• _Task item_: Write out nothing but the lines from the one containing "green spoon: 0 -> 1" through the last line below, both included, and without the pictures.

• _Input_:
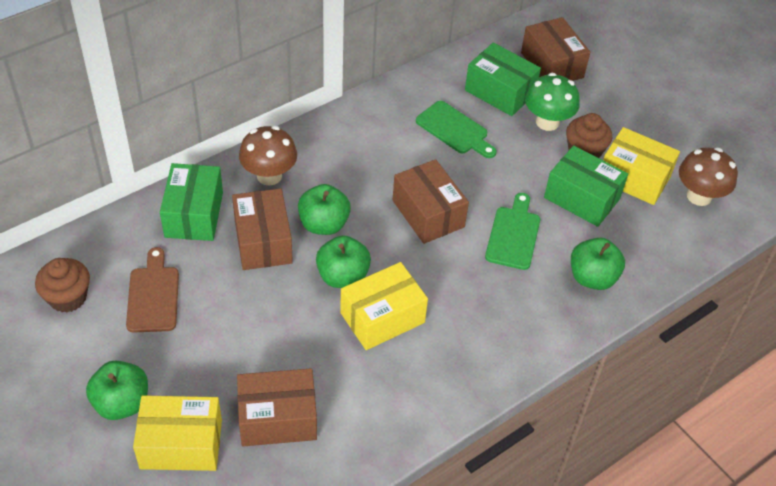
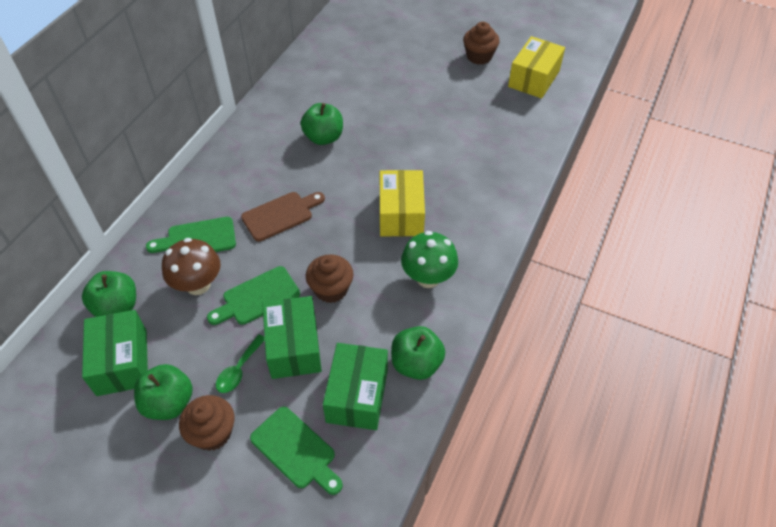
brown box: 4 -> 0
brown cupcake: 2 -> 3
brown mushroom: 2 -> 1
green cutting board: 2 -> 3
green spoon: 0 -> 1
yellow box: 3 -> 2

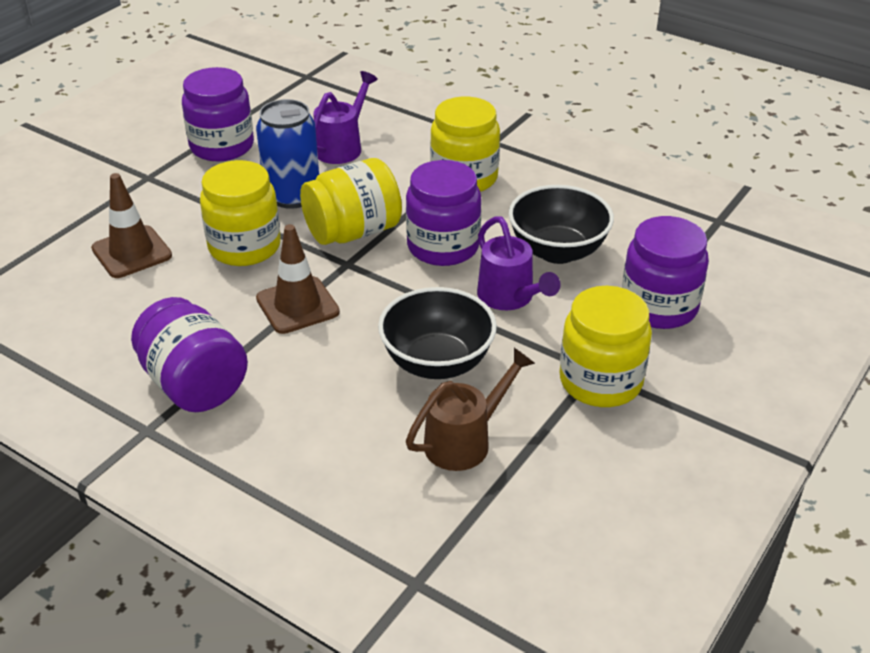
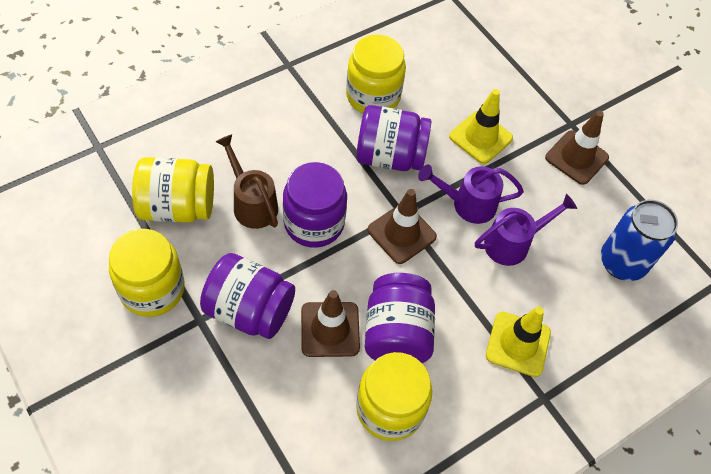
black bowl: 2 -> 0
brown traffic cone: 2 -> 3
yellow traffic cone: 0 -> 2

• _Output of the exercise_:
green spoon: 0 -> 1
yellow box: 3 -> 2

black bowl: 2 -> 0
brown traffic cone: 2 -> 3
yellow traffic cone: 0 -> 2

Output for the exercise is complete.